(Beginning of Data for analysis)

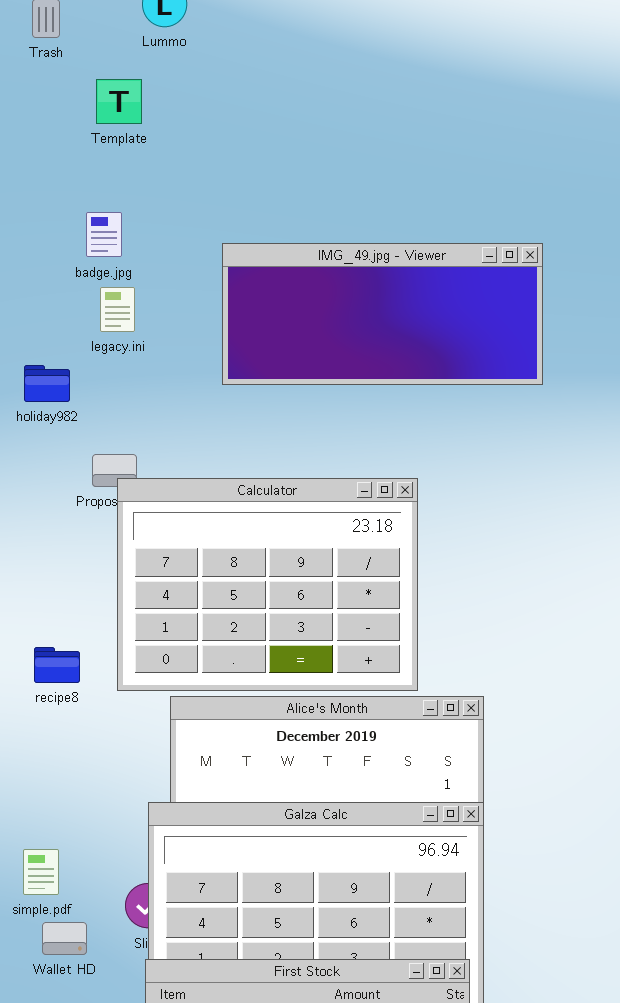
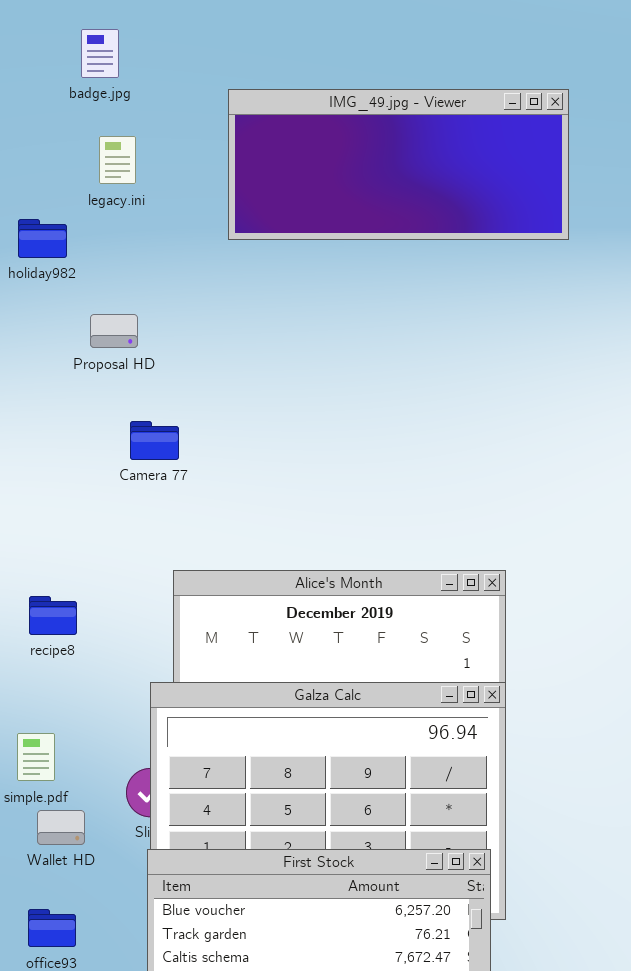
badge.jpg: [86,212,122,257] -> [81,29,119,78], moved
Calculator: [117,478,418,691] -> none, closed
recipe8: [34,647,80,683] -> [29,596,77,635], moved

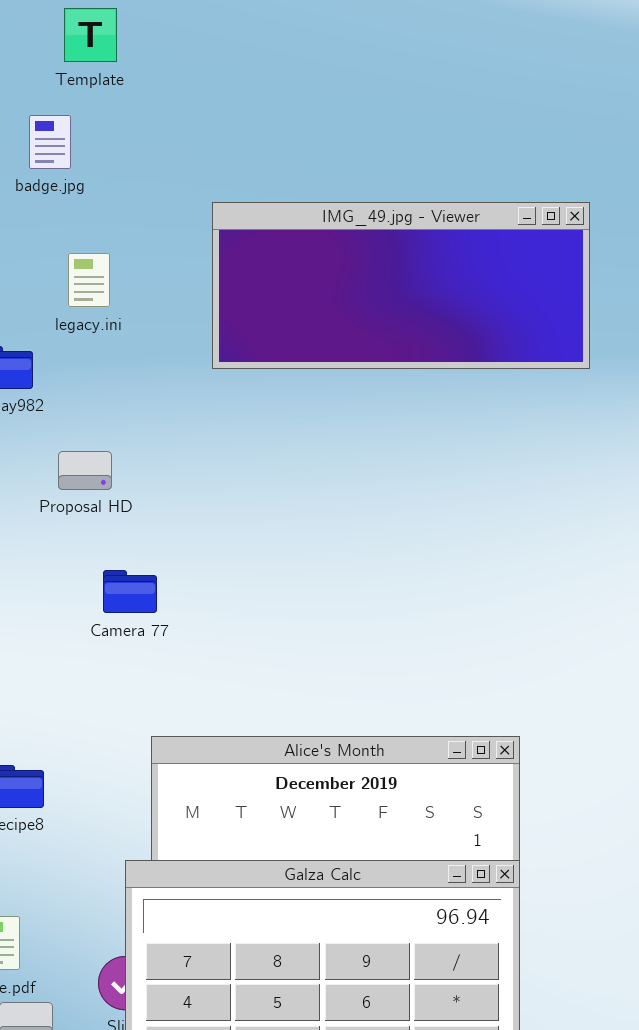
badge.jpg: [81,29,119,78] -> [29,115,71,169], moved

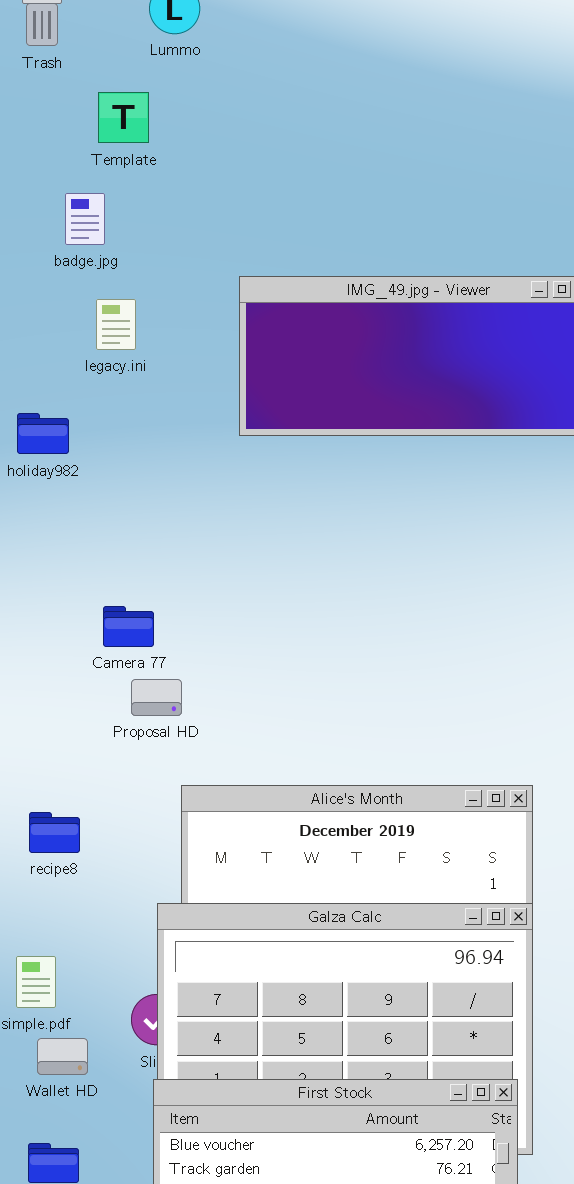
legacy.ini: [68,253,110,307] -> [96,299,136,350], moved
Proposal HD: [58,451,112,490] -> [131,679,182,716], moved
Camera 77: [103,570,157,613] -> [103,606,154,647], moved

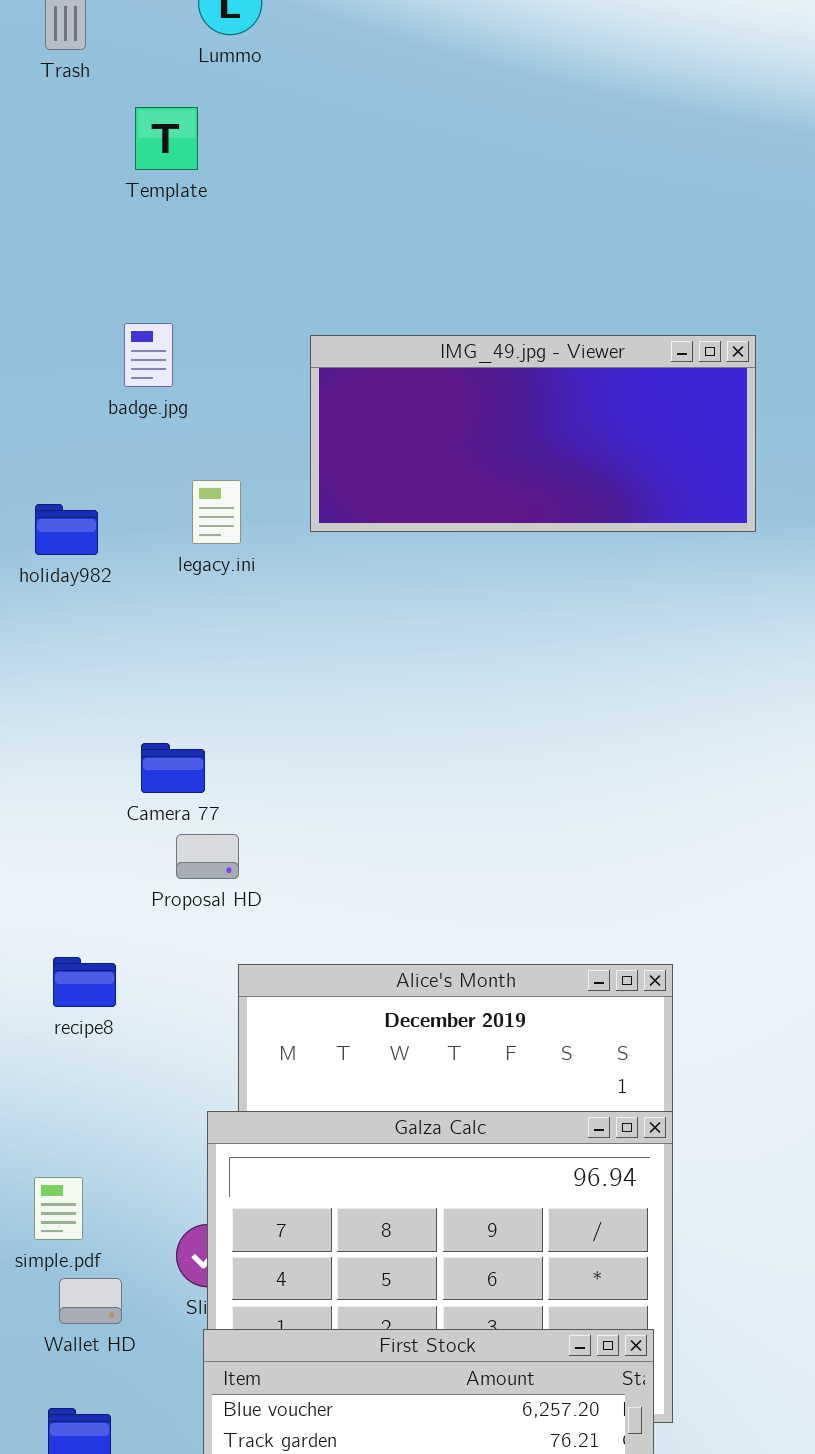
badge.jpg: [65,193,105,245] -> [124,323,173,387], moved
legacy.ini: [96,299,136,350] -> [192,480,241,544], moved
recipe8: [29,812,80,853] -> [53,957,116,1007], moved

(End of Data for analysis)

Work item
Exact copy, pictures omitted: every line from the one holding "recipe8: [34,647,80,683] ->" through the last line of the data above, and nothing else.

Written solution
recipe8: [34,647,80,683] -> [29,596,77,635], moved

badge.jpg: [81,29,119,78] -> [29,115,71,169], moved

legacy.ini: [68,253,110,307] -> [96,299,136,350], moved
Proposal HD: [58,451,112,490] -> [131,679,182,716], moved
Camera 77: [103,570,157,613] -> [103,606,154,647], moved

badge.jpg: [65,193,105,245] -> [124,323,173,387], moved
legacy.ini: [96,299,136,350] -> [192,480,241,544], moved
recipe8: [29,812,80,853] -> [53,957,116,1007], moved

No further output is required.